__DATASET RECORDS__.
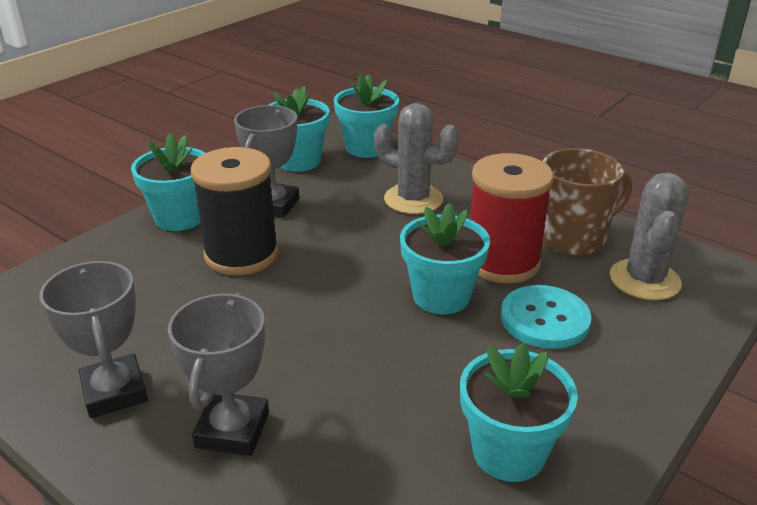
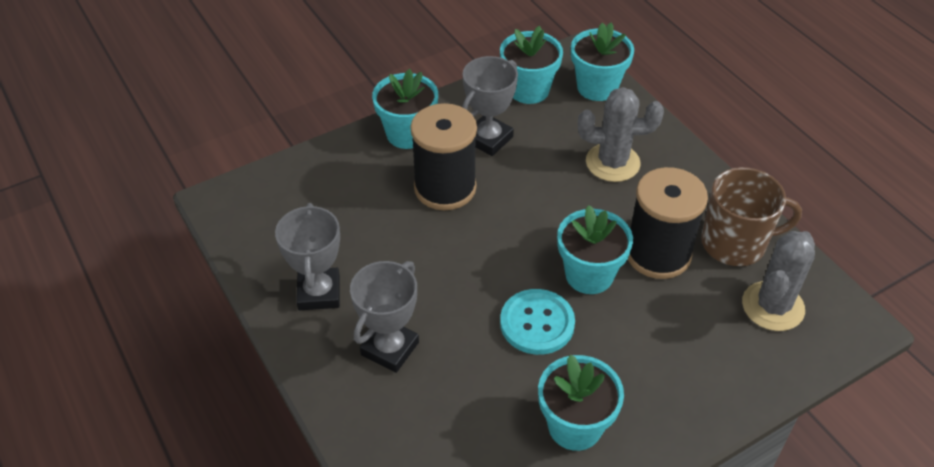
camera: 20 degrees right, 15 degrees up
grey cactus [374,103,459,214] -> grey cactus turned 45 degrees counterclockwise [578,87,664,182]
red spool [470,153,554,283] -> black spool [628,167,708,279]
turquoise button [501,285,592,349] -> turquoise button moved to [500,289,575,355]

--

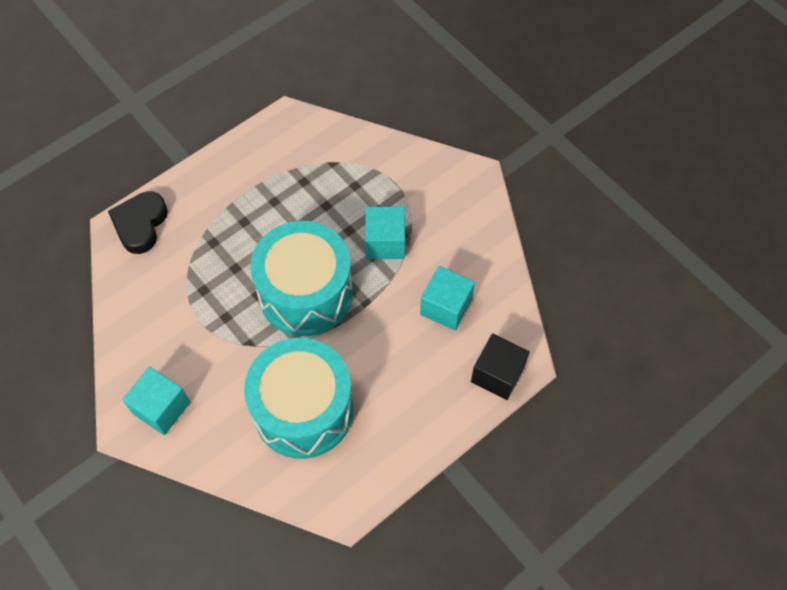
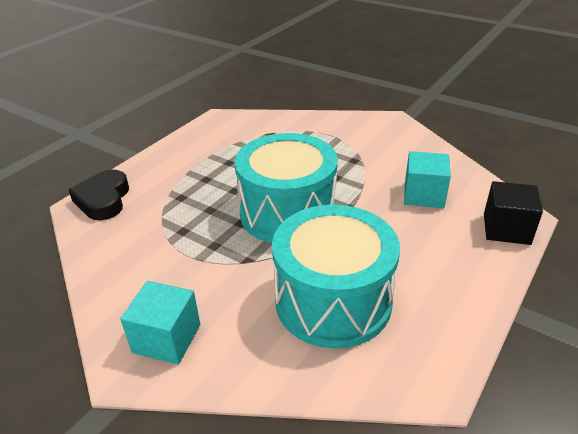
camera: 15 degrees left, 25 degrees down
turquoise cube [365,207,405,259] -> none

__TASK BRIEF__. Within the data above, the span starting at the line containing "camera: 15 degrees left, 25 degrees down" and ending at the line containing "turquoise cube [365,207,405,259] -> none" is to be retyped exactly, with no other lines.

__SOLUTION BELOW__.
camera: 15 degrees left, 25 degrees down
turquoise cube [365,207,405,259] -> none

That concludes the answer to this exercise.